Shape position updates
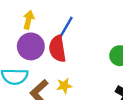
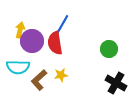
yellow arrow: (29, 20) -> (20, 30), moved

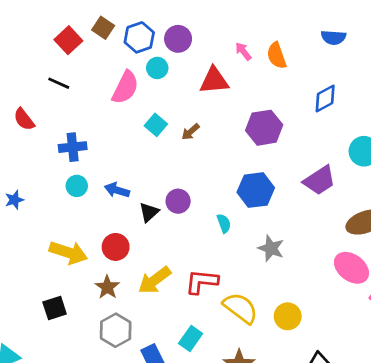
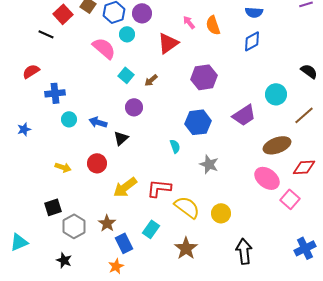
red triangle: (214, 80) -> (168, 43), turned -30
black line: (59, 83) -> (46, 34), moved
pink semicircle: (125, 87) -> (104, 48), turned -75
blue diamond: (325, 99) -> (252, 41), moved
red semicircle: (24, 119) -> (31, 71), turned 96
blue cross: (73, 147) -> (55, 93), moved
purple circle: (178, 201) -> (134, 107), moved
yellow arrow: (68, 253) -> (63, 167), size x0.6
brown star: (107, 287) -> (107, 223), moved
gray hexagon: (116, 330) -> (74, 226), moved

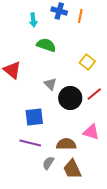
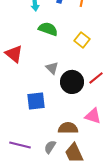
yellow square: (87, 62) -> (82, 40), moved
purple line: (30, 143) -> (20, 145), moved

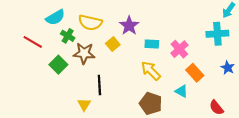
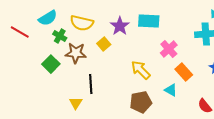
red line: (33, 42) -> (20, 32), moved
cyan rectangle: (152, 44) -> (149, 21), moved, size x1.5
brown pentagon: (151, 104) -> (141, 102), turned -30

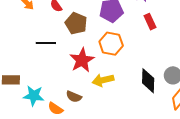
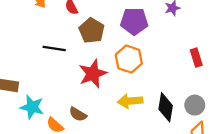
red rectangle: (150, 22) -> (196, 58), moved
yellow arrow: (103, 80) -> (130, 101), moved

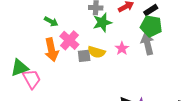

Task:
Every line in the records above with the string "purple" in it should be shown.

Result of the task:
purple circle: (178, 201) -> (134, 107), moved
purple line: (30, 143) -> (20, 145), moved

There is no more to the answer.